EXERCISE OBJECTIVE — Give the records below again, word for word. No pictures belong in the copy.

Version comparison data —
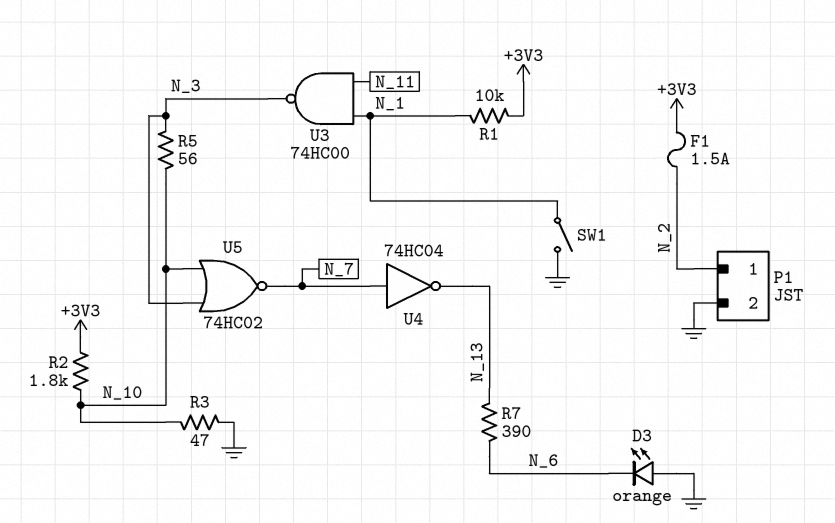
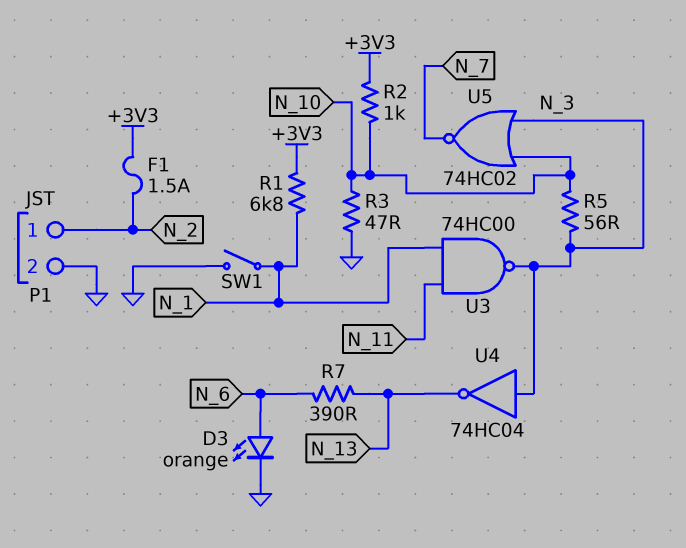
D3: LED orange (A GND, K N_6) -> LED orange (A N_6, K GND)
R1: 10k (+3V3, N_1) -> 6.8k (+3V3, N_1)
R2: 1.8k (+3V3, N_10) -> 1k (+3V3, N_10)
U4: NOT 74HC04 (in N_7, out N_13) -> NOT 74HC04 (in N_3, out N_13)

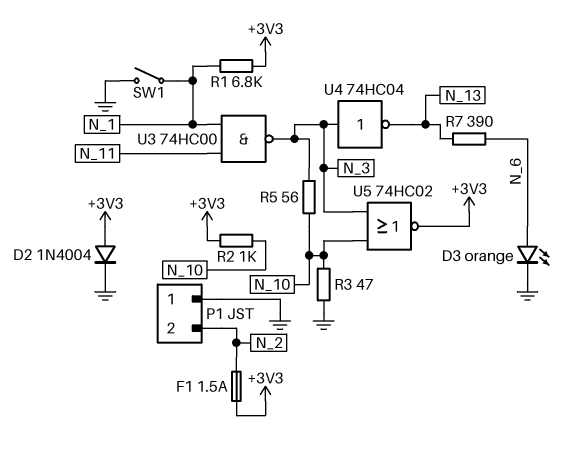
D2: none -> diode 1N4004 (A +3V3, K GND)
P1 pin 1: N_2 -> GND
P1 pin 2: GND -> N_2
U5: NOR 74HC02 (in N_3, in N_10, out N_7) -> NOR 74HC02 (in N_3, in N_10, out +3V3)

SOLUTION TO THIS PROBLEM —
D3: LED orange (A GND, K N_6) -> LED orange (A N_6, K GND)
R1: 10k (+3V3, N_1) -> 6.8k (+3V3, N_1)
R2: 1.8k (+3V3, N_10) -> 1k (+3V3, N_10)
U4: NOT 74HC04 (in N_7, out N_13) -> NOT 74HC04 (in N_3, out N_13)

D2: none -> diode 1N4004 (A +3V3, K GND)
P1 pin 1: N_2 -> GND
P1 pin 2: GND -> N_2
U5: NOR 74HC02 (in N_3, in N_10, out N_7) -> NOR 74HC02 (in N_3, in N_10, out +3V3)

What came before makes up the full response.